PROBLEM DETAILS -> Your reply should be the whole listing, copied exactly, with the pictures left out.

*** Opening of RAW DATA ***

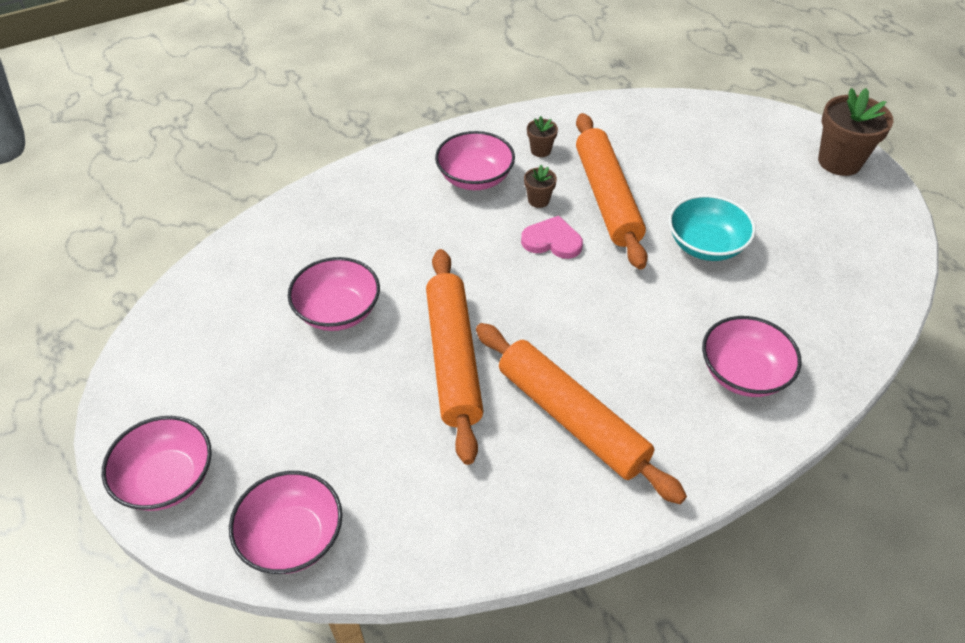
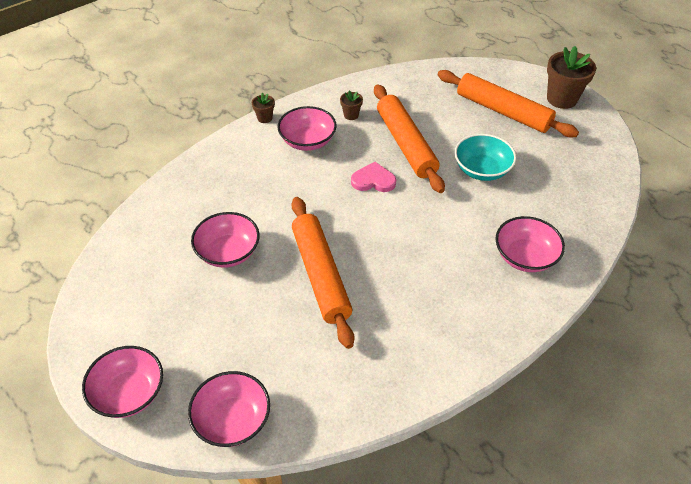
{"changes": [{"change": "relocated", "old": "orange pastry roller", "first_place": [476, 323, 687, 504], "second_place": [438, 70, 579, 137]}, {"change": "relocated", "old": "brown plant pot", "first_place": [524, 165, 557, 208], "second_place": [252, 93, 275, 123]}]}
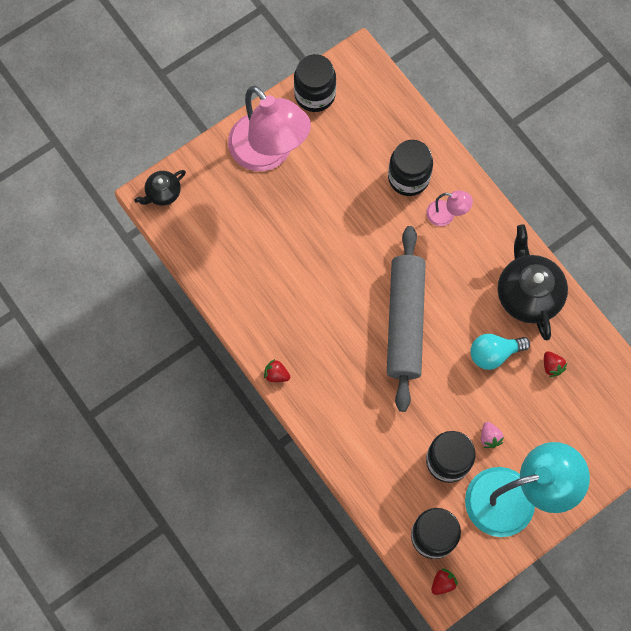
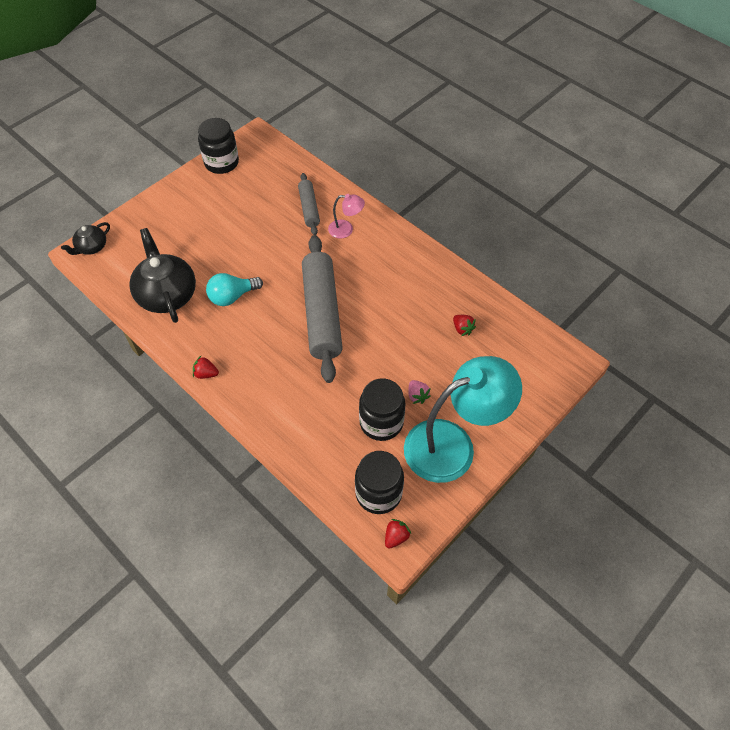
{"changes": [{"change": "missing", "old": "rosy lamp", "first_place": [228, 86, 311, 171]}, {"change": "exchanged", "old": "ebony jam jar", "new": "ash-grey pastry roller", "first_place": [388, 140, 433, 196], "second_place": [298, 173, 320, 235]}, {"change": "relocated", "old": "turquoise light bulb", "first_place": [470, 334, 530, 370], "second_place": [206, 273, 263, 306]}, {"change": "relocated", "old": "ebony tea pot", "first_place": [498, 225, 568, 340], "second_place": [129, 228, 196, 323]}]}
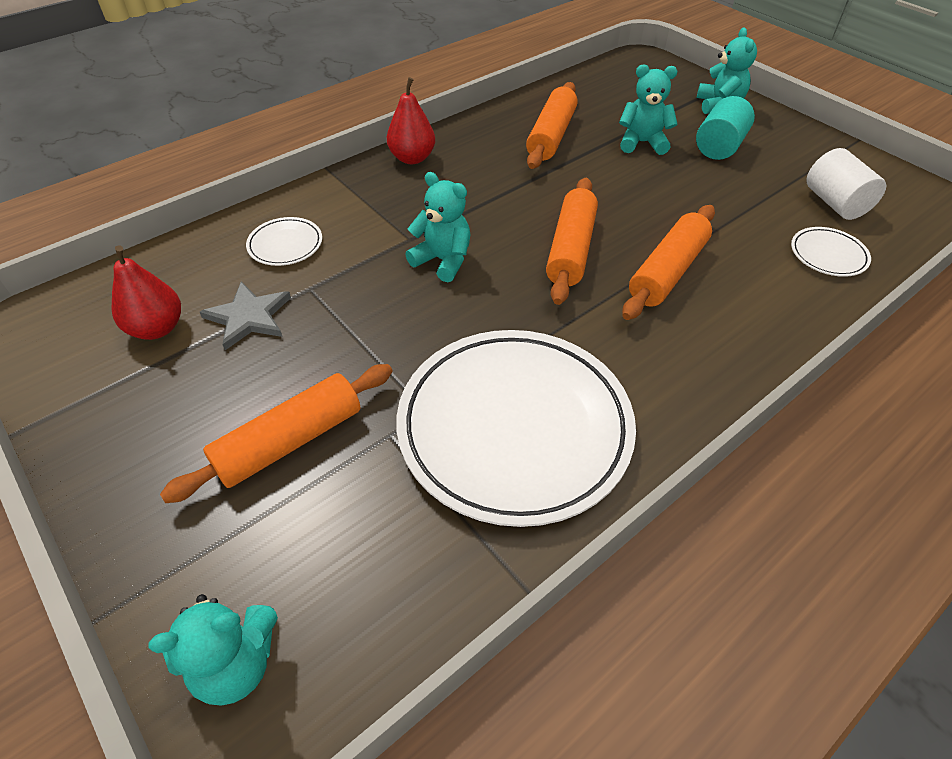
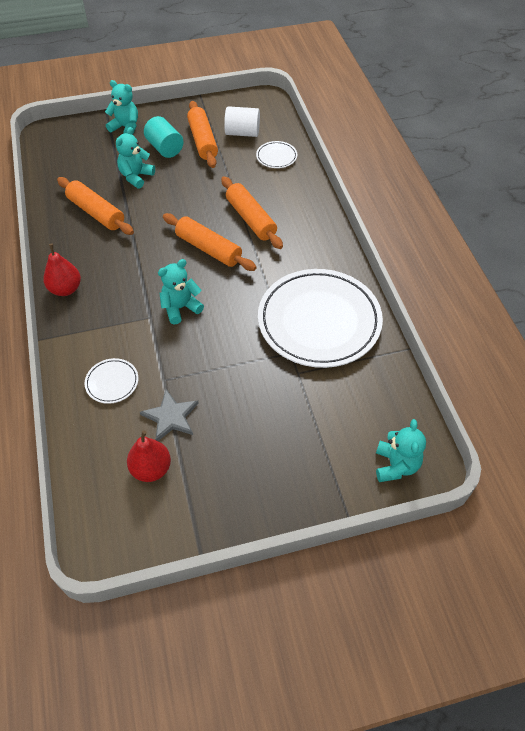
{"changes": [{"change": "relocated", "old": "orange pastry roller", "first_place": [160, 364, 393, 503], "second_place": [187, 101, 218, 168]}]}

*** Close of RAW DATA ***

PROBLEM SOLUTION ->
{"changes": [{"change": "relocated", "old": "orange pastry roller", "first_place": [476, 323, 687, 504], "second_place": [438, 70, 579, 137]}, {"change": "relocated", "old": "brown plant pot", "first_place": [524, 165, 557, 208], "second_place": [252, 93, 275, 123]}]}
{"changes": [{"change": "missing", "old": "rosy lamp", "first_place": [228, 86, 311, 171]}, {"change": "exchanged", "old": "ebony jam jar", "new": "ash-grey pastry roller", "first_place": [388, 140, 433, 196], "second_place": [298, 173, 320, 235]}, {"change": "relocated", "old": "turquoise light bulb", "first_place": [470, 334, 530, 370], "second_place": [206, 273, 263, 306]}, {"change": "relocated", "old": "ebony tea pot", "first_place": [498, 225, 568, 340], "second_place": [129, 228, 196, 323]}]}
{"changes": [{"change": "relocated", "old": "orange pastry roller", "first_place": [160, 364, 393, 503], "second_place": [187, 101, 218, 168]}]}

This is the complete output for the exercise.